* [Action item]:
From the line containing "brown cone G11" to the last line of the records below, repeat every line exactly and add nothing else.

___ Available records

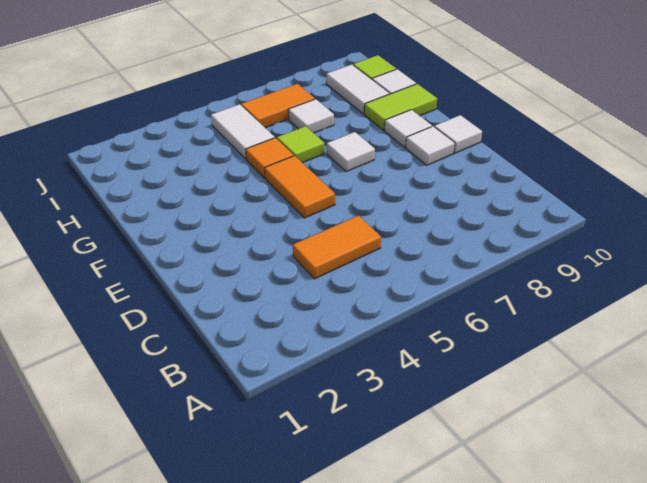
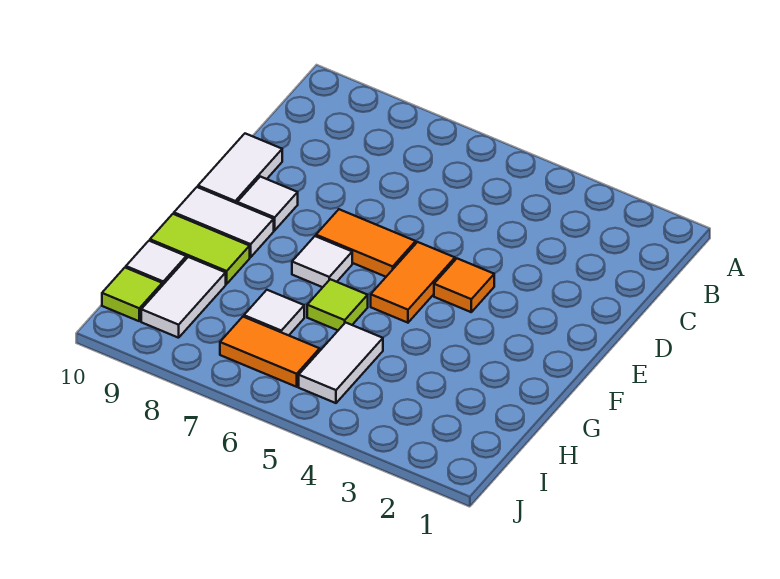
orange tile C4:C5 level 1 -> orange tile E6:E7 level 1
white tile E10 level 1 -> white tile D10:E10 level 1
white tile F9 level 1 -> white tile F9:F10 level 1
orange tile G5 level 1 -> orange tile E4 level 1

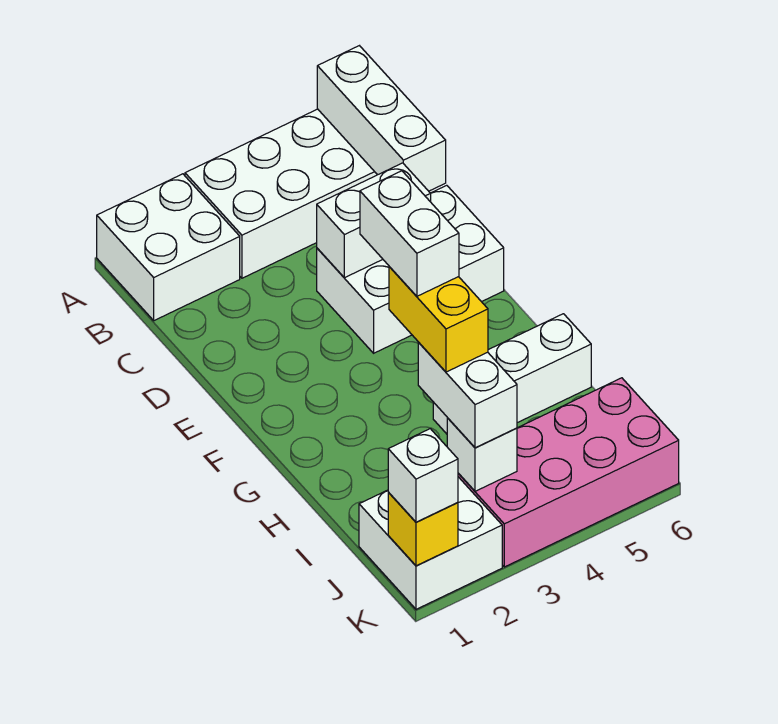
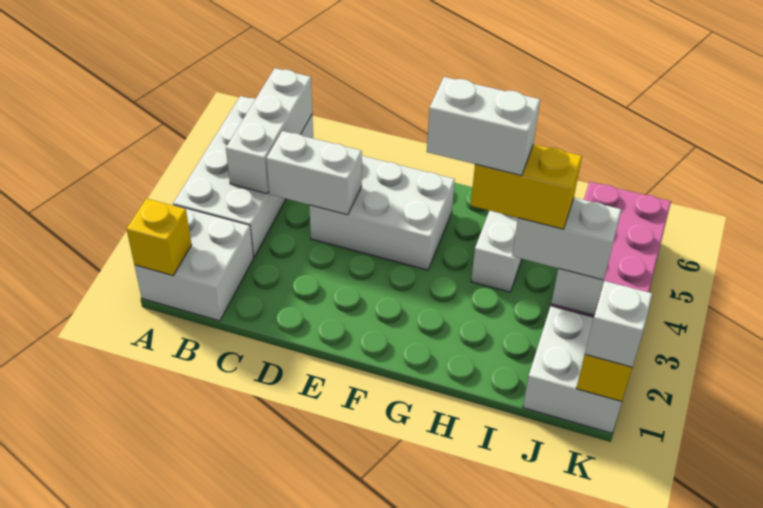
none -> yellow brick A1 level 2
white brick A6:C6 level 2 -> white brick B4:B6 level 2
white brick D4:E6 level 1 -> white brick D4:F5 level 1
white brick D4:D5 level 2 -> white brick C4:D4 level 2

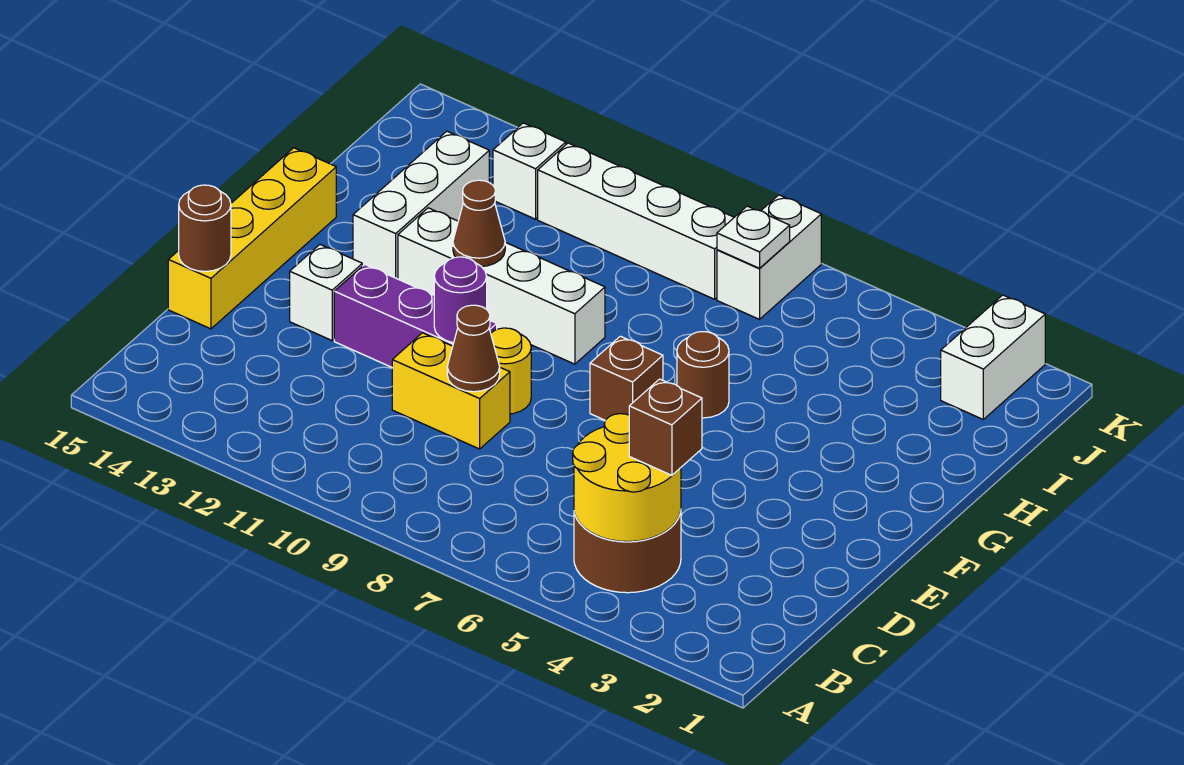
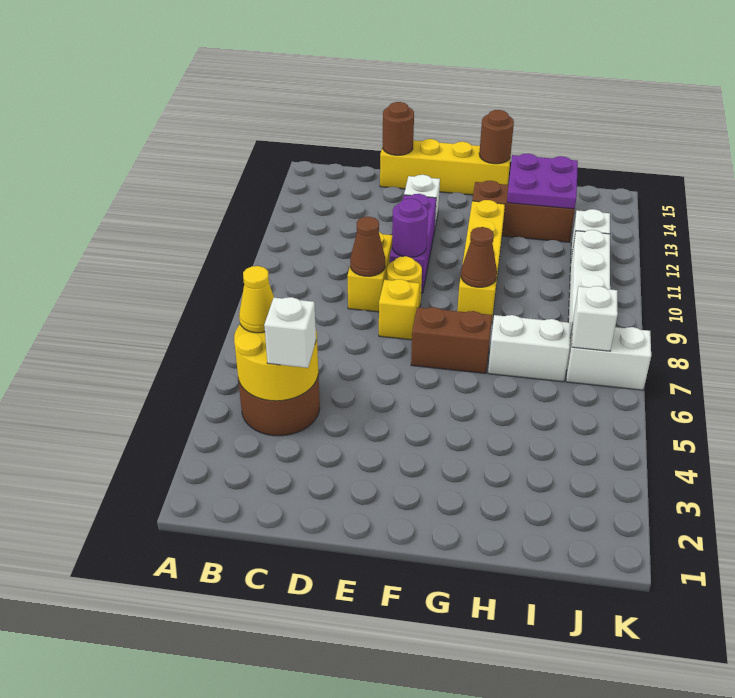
none -> yellow cone B5 level 3
brown brick C4 level 3 -> white brick C4 level 3
none -> yellow brick E8 level 1
brown brick F7 level 1 -> brown brick F7:G7 level 1
brown round brick G6 level 1 -> brown round brick G15 level 2
white brick G9:G12 level 1 -> yellow brick G9:G12 level 1
brown cone G11 level 2 -> brown cone G9 level 2
white brick G13:I13 level 1 -> brown brick G13:I13 level 1
none -> purple plate H13:I14 level 2
white brick J2:K2 level 1 -> white brick H7:I7 level 1
white plate J7 level 2 -> white brick J7 level 2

______

* [Exercise response]:
brown cone G11 level 2 -> brown cone G9 level 2
white brick G13:I13 level 1 -> brown brick G13:I13 level 1
none -> purple plate H13:I14 level 2
white brick J2:K2 level 1 -> white brick H7:I7 level 1
white plate J7 level 2 -> white brick J7 level 2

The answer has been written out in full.